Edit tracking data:

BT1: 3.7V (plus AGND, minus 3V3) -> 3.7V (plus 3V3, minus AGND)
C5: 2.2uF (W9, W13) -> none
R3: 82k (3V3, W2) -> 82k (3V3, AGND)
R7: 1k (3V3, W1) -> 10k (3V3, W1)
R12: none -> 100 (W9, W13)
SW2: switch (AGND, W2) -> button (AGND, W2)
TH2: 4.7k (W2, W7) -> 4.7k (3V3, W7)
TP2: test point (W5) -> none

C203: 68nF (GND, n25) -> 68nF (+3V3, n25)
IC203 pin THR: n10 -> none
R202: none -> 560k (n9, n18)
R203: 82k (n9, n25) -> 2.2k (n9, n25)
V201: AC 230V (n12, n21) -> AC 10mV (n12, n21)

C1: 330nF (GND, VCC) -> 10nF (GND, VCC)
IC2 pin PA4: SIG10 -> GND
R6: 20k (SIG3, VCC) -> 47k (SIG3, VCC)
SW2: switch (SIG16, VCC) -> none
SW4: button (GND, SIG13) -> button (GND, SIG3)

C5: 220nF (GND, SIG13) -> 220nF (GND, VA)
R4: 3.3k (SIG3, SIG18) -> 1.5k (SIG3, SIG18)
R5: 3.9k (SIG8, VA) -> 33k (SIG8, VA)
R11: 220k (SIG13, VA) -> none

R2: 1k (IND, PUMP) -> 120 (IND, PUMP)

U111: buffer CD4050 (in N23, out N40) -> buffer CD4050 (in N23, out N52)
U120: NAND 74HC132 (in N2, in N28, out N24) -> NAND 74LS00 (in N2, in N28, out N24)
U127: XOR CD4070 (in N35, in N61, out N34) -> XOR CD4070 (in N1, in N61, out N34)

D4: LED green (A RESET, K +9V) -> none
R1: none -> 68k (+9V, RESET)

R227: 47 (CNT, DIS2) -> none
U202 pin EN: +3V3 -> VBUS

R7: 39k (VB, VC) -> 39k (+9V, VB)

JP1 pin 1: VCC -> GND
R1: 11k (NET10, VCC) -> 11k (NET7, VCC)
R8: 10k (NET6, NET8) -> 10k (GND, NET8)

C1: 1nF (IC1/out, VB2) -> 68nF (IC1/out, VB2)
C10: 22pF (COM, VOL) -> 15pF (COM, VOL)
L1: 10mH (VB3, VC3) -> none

[What the task asks]: Could you restate word for word the lines above, from the one that contains "R1: none -> 68k (+9V, RESET)" through the one that contains "R8: 10k (NET6, NET8) -> 10k (GND, NET8)", and no others?

[Task answer]:
R1: none -> 68k (+9V, RESET)

R227: 47 (CNT, DIS2) -> none
U202 pin EN: +3V3 -> VBUS

R7: 39k (VB, VC) -> 39k (+9V, VB)

JP1 pin 1: VCC -> GND
R1: 11k (NET10, VCC) -> 11k (NET7, VCC)
R8: 10k (NET6, NET8) -> 10k (GND, NET8)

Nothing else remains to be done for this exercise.